Provided records START

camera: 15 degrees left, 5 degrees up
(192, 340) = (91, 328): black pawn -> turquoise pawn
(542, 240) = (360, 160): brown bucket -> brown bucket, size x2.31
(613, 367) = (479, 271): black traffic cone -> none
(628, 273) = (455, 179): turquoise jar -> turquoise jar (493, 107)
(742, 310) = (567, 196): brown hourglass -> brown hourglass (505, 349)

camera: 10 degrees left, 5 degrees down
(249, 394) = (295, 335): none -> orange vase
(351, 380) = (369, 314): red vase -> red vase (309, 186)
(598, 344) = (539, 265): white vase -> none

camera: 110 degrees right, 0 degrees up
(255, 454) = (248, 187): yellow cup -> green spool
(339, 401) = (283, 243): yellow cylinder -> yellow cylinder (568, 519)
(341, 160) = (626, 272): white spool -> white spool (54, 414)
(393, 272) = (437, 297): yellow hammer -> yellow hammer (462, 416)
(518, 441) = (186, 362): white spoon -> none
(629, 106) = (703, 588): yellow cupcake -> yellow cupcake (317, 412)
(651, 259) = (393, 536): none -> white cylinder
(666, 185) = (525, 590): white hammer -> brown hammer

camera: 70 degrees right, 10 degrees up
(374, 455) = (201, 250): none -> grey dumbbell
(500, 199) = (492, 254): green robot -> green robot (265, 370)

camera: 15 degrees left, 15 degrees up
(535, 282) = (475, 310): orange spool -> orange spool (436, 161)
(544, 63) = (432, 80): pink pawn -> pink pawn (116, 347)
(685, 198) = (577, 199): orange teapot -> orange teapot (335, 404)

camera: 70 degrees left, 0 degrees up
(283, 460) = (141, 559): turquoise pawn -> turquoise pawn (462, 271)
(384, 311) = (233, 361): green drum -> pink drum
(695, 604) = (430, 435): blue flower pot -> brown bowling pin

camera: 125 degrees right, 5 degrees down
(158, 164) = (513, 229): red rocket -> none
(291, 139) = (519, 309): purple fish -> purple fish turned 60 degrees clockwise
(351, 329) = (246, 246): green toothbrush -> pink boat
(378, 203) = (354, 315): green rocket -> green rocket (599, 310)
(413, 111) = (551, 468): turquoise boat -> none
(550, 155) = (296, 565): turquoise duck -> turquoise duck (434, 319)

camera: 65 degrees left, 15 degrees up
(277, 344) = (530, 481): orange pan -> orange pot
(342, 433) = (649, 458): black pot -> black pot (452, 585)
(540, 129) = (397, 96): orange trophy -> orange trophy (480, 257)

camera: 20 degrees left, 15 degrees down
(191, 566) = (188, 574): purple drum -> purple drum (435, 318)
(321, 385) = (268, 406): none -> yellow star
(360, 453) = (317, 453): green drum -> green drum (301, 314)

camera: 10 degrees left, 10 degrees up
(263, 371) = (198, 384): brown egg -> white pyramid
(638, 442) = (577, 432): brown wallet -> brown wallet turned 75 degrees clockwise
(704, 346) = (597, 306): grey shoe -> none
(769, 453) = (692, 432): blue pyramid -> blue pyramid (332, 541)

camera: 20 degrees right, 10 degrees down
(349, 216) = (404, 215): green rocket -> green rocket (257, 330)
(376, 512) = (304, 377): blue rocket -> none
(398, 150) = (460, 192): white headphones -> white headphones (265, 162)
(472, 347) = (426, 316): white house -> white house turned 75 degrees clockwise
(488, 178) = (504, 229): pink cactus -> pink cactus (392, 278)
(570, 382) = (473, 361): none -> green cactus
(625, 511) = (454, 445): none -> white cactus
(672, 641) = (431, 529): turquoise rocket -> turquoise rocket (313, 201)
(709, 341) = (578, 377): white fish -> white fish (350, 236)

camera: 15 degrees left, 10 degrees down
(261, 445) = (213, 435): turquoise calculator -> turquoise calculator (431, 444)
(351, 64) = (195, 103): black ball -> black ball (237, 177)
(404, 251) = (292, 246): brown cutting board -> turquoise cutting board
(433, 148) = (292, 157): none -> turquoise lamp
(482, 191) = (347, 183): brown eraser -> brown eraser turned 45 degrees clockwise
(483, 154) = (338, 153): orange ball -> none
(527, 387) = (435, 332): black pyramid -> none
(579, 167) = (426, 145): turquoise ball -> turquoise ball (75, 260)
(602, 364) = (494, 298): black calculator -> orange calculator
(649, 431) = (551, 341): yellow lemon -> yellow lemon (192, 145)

Provided records END

Please transcribe all of the records, keeping every line exactly as it is.

camera: 15 degrees left, 5 degrees up
(192, 340) = (91, 328): black pawn -> turquoise pawn
(542, 240) = (360, 160): brown bucket -> brown bucket, size x2.31
(613, 367) = (479, 271): black traffic cone -> none
(628, 273) = (455, 179): turquoise jar -> turquoise jar (493, 107)
(742, 310) = (567, 196): brown hourglass -> brown hourglass (505, 349)

camera: 10 degrees left, 5 degrees down
(249, 394) = (295, 335): none -> orange vase
(351, 380) = (369, 314): red vase -> red vase (309, 186)
(598, 344) = (539, 265): white vase -> none

camera: 110 degrees right, 0 degrees up
(255, 454) = (248, 187): yellow cup -> green spool
(339, 401) = (283, 243): yellow cylinder -> yellow cylinder (568, 519)
(341, 160) = (626, 272): white spool -> white spool (54, 414)
(393, 272) = (437, 297): yellow hammer -> yellow hammer (462, 416)
(518, 441) = (186, 362): white spoon -> none
(629, 106) = (703, 588): yellow cupcake -> yellow cupcake (317, 412)
(651, 259) = (393, 536): none -> white cylinder
(666, 185) = (525, 590): white hammer -> brown hammer

camera: 70 degrees right, 10 degrees up
(374, 455) = (201, 250): none -> grey dumbbell
(500, 199) = (492, 254): green robot -> green robot (265, 370)

camera: 15 degrees left, 15 degrees up
(535, 282) = (475, 310): orange spool -> orange spool (436, 161)
(544, 63) = (432, 80): pink pawn -> pink pawn (116, 347)
(685, 198) = (577, 199): orange teapot -> orange teapot (335, 404)

camera: 70 degrees left, 0 degrees up
(283, 460) = (141, 559): turquoise pawn -> turquoise pawn (462, 271)
(384, 311) = (233, 361): green drum -> pink drum
(695, 604) = (430, 435): blue flower pot -> brown bowling pin

camera: 125 degrees right, 5 degrees down
(158, 164) = (513, 229): red rocket -> none
(291, 139) = (519, 309): purple fish -> purple fish turned 60 degrees clockwise
(351, 329) = (246, 246): green toothbrush -> pink boat
(378, 203) = (354, 315): green rocket -> green rocket (599, 310)
(413, 111) = (551, 468): turquoise boat -> none
(550, 155) = (296, 565): turquoise duck -> turquoise duck (434, 319)

camera: 65 degrees left, 15 degrees up
(277, 344) = (530, 481): orange pan -> orange pot
(342, 433) = (649, 458): black pot -> black pot (452, 585)
(540, 129) = (397, 96): orange trophy -> orange trophy (480, 257)

camera: 20 degrees left, 15 degrees down
(191, 566) = (188, 574): purple drum -> purple drum (435, 318)
(321, 385) = (268, 406): none -> yellow star
(360, 453) = (317, 453): green drum -> green drum (301, 314)

camera: 10 degrees left, 10 degrees up
(263, 371) = (198, 384): brown egg -> white pyramid
(638, 442) = (577, 432): brown wallet -> brown wallet turned 75 degrees clockwise
(704, 346) = (597, 306): grey shoe -> none
(769, 453) = (692, 432): blue pyramid -> blue pyramid (332, 541)

camera: 20 degrees right, 10 degrees down
(349, 216) = (404, 215): green rocket -> green rocket (257, 330)
(376, 512) = (304, 377): blue rocket -> none
(398, 150) = (460, 192): white headphones -> white headphones (265, 162)
(472, 347) = (426, 316): white house -> white house turned 75 degrees clockwise
(488, 178) = (504, 229): pink cactus -> pink cactus (392, 278)
(570, 382) = (473, 361): none -> green cactus
(625, 511) = (454, 445): none -> white cactus
(672, 641) = (431, 529): turquoise rocket -> turquoise rocket (313, 201)
(709, 341) = (578, 377): white fish -> white fish (350, 236)

camera: 15 degrees left, 10 degrees down
(261, 445) = (213, 435): turquoise calculator -> turquoise calculator (431, 444)
(351, 64) = (195, 103): black ball -> black ball (237, 177)
(404, 251) = (292, 246): brown cutting board -> turquoise cutting board
(433, 148) = (292, 157): none -> turquoise lamp
(482, 191) = (347, 183): brown eraser -> brown eraser turned 45 degrees clockwise
(483, 154) = (338, 153): orange ball -> none
(527, 387) = (435, 332): black pyramid -> none
(579, 167) = (426, 145): turquoise ball -> turquoise ball (75, 260)
(602, 364) = (494, 298): black calculator -> orange calculator
(649, 431) = (551, 341): yellow lemon -> yellow lemon (192, 145)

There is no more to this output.